[Dataset records]
>>>>>

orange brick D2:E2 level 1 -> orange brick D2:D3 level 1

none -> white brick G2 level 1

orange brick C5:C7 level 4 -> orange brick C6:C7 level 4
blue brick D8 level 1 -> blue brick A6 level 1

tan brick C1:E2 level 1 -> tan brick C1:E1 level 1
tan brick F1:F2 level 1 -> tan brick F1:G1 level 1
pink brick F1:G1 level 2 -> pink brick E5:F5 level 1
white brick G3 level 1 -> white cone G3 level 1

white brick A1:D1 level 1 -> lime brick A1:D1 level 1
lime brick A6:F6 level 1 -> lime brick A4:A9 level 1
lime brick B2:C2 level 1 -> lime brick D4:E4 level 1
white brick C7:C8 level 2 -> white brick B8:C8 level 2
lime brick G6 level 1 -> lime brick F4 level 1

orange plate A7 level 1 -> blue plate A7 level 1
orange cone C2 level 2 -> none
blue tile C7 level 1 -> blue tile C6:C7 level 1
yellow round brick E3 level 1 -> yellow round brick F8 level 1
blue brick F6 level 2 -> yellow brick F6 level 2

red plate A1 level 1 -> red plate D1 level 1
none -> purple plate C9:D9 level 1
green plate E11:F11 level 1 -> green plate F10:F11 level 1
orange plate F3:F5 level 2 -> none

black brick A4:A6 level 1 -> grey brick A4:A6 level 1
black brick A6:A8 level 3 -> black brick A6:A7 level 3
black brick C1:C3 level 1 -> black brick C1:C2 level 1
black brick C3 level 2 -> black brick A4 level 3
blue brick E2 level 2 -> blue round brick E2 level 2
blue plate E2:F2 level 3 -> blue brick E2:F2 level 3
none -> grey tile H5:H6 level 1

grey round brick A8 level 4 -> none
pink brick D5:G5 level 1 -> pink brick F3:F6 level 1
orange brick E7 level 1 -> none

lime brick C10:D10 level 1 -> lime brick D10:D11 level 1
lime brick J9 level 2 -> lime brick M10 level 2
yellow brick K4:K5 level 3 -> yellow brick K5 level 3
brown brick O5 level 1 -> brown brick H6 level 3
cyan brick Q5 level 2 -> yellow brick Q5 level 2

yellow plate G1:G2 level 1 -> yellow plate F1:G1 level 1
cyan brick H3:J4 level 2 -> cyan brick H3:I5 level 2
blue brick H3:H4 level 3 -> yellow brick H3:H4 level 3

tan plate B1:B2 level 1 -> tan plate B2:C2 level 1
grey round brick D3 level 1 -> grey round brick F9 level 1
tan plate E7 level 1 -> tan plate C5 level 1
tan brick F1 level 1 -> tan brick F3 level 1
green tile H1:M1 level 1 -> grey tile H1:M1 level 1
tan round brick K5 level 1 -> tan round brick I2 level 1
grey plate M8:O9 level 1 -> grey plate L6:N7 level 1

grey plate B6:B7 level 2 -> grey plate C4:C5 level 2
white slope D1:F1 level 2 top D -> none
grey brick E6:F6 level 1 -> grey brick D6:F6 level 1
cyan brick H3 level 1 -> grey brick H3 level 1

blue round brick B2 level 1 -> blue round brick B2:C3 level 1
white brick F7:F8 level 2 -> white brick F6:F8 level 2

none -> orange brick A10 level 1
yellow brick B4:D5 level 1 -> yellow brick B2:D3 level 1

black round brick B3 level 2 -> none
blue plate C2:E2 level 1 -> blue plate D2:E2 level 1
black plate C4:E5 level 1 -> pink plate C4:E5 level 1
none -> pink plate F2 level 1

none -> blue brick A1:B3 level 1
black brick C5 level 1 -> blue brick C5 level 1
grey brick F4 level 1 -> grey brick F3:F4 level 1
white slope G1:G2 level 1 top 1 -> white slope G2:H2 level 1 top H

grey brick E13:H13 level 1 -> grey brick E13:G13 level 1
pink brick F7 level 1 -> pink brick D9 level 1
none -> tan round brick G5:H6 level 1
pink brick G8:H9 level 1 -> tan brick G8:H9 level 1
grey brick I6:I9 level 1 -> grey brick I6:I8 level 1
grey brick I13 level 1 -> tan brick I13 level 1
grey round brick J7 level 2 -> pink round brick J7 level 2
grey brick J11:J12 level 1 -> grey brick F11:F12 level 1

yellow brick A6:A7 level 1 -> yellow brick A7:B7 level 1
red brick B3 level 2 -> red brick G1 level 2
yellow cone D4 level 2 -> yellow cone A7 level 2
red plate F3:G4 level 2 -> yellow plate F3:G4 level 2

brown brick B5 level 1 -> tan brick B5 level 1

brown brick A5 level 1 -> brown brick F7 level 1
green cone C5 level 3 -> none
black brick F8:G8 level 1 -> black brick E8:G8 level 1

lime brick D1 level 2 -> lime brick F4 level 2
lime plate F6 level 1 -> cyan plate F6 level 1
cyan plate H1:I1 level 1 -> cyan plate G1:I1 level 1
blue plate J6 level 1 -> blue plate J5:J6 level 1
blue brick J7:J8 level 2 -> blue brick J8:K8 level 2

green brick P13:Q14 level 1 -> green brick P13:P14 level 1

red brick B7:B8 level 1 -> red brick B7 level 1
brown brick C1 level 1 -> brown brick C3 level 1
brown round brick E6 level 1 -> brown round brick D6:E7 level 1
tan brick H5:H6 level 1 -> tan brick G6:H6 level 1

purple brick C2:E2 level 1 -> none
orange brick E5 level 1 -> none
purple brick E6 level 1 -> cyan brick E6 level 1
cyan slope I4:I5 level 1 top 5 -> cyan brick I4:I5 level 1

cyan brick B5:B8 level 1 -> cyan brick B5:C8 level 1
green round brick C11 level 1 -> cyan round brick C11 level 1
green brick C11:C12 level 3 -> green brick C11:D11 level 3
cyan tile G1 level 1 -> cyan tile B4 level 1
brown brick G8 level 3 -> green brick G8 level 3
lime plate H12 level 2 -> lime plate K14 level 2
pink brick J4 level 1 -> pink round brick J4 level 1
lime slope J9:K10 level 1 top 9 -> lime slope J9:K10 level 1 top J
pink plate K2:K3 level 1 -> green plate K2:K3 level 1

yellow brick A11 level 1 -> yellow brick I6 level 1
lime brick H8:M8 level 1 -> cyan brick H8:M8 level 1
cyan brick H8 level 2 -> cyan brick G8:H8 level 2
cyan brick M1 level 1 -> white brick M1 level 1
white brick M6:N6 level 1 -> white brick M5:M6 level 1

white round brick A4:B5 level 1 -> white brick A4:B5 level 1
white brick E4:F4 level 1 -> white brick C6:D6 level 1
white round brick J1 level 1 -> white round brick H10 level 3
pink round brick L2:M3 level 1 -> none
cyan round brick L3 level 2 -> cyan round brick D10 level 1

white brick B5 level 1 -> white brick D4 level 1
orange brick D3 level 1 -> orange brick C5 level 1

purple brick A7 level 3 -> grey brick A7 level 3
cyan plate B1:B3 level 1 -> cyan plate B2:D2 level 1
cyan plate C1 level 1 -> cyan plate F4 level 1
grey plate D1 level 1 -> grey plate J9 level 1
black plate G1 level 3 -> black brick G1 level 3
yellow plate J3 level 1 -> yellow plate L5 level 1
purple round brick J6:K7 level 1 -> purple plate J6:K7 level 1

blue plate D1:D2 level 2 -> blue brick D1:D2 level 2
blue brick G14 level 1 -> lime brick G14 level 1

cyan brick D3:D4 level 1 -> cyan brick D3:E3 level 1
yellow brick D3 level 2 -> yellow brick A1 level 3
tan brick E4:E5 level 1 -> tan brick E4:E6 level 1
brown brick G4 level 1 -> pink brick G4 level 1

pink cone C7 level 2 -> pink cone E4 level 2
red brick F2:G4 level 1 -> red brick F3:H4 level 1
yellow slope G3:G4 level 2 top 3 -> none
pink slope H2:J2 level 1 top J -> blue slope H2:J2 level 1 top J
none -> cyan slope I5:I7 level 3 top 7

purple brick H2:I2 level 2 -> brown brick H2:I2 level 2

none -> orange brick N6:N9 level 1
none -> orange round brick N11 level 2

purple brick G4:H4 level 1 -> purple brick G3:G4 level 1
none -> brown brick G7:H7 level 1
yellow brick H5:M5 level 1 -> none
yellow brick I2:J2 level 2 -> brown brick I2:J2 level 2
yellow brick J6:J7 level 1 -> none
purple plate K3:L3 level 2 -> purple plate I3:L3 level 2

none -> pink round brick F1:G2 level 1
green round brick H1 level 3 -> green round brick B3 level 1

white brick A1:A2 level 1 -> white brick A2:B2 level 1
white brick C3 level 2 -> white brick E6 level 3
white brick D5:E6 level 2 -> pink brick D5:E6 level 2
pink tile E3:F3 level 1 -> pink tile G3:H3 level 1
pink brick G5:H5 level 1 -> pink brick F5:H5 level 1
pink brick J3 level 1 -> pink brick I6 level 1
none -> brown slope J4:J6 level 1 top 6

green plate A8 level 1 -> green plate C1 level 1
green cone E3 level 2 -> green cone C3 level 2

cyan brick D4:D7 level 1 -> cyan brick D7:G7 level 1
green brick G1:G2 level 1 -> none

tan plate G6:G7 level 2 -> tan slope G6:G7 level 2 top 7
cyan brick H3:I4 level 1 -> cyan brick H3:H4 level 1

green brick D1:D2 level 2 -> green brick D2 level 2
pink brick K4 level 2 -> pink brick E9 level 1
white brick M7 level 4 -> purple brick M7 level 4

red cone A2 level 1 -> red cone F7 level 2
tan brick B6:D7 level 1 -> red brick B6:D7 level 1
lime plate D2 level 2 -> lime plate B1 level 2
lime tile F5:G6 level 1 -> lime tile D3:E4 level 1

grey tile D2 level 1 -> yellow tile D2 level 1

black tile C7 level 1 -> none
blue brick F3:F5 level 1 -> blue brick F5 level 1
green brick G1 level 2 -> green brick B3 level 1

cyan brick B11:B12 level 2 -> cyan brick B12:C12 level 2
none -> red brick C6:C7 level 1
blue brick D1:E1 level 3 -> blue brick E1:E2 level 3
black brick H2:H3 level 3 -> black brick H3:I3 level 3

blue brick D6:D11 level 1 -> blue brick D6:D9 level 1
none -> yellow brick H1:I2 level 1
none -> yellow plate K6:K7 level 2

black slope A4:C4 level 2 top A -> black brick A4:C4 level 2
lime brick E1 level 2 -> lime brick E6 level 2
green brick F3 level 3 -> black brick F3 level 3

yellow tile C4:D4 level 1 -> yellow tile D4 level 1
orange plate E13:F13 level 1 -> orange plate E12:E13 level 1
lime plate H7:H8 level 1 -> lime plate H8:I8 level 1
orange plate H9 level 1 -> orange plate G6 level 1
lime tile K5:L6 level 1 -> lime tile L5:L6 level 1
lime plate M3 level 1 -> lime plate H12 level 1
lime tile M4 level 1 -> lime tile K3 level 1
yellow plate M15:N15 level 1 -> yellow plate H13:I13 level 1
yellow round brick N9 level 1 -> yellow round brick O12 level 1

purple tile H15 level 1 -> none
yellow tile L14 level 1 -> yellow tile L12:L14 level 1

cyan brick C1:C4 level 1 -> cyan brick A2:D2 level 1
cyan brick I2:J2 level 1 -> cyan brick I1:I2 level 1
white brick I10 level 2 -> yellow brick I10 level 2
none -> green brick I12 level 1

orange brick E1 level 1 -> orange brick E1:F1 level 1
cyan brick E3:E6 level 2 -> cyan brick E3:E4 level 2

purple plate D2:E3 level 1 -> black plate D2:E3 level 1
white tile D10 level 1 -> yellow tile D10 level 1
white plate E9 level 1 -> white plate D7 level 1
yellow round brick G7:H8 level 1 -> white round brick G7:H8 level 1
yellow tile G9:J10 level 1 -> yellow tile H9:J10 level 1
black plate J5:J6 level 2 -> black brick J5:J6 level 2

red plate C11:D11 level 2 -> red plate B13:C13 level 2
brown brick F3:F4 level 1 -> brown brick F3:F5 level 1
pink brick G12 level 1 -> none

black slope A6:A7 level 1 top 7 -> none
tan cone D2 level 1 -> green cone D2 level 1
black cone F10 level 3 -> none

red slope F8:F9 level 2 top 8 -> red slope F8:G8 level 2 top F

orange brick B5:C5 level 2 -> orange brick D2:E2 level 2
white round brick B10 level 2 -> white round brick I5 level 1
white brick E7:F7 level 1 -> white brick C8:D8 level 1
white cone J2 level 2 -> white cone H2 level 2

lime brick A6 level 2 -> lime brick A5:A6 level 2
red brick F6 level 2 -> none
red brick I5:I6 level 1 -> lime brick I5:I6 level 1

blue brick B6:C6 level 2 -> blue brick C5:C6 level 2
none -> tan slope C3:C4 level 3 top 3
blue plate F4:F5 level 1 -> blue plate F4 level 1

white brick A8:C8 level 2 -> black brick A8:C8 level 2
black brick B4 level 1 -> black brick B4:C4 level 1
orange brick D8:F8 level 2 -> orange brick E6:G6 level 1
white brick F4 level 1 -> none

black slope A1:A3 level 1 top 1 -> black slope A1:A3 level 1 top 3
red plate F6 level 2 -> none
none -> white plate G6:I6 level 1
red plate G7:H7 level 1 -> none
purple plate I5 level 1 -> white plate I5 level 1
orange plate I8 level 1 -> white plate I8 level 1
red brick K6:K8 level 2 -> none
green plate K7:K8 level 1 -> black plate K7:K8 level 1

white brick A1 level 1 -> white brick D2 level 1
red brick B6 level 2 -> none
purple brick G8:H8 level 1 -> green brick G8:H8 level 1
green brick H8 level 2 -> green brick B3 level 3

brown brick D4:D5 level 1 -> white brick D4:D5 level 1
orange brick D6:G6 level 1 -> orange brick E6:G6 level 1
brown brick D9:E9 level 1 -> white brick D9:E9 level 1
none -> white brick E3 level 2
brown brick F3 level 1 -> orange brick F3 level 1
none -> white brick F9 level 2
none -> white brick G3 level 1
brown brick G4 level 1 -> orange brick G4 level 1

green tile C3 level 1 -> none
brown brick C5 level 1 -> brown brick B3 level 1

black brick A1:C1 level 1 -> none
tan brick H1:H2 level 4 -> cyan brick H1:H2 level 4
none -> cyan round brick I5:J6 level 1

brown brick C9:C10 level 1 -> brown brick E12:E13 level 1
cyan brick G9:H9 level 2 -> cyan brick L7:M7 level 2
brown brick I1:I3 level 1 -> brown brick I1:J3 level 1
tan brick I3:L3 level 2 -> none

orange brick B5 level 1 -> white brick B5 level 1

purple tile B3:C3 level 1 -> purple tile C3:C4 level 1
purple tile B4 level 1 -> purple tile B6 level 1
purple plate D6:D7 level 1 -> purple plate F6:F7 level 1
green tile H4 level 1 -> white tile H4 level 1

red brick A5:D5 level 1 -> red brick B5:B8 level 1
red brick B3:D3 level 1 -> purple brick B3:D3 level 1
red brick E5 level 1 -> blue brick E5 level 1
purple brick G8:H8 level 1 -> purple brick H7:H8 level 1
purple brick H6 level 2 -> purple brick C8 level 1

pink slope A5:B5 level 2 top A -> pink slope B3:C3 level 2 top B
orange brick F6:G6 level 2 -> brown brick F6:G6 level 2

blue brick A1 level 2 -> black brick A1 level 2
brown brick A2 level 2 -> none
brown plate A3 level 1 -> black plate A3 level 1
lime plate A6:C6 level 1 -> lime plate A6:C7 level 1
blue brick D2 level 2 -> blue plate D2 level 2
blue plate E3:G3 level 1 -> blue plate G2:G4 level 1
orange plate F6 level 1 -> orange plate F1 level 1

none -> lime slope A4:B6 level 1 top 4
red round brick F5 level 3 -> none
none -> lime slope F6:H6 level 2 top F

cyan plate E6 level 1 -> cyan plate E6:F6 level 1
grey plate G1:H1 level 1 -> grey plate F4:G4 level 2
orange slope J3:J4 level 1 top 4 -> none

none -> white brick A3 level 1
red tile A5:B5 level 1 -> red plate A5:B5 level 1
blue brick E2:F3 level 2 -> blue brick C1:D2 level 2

<<<<<

■ Work instructions:
Take the lines above from the one containing "white plate E9" down to the one containing "black slope A6:A7 level 1 top 7 -> none", and transcribe them exactly, both ends included.

■ Solution to the problem:
white plate E9 level 1 -> white plate D7 level 1
yellow round brick G7:H8 level 1 -> white round brick G7:H8 level 1
yellow tile G9:J10 level 1 -> yellow tile H9:J10 level 1
black plate J5:J6 level 2 -> black brick J5:J6 level 2

red plate C11:D11 level 2 -> red plate B13:C13 level 2
brown brick F3:F4 level 1 -> brown brick F3:F5 level 1
pink brick G12 level 1 -> none

black slope A6:A7 level 1 top 7 -> none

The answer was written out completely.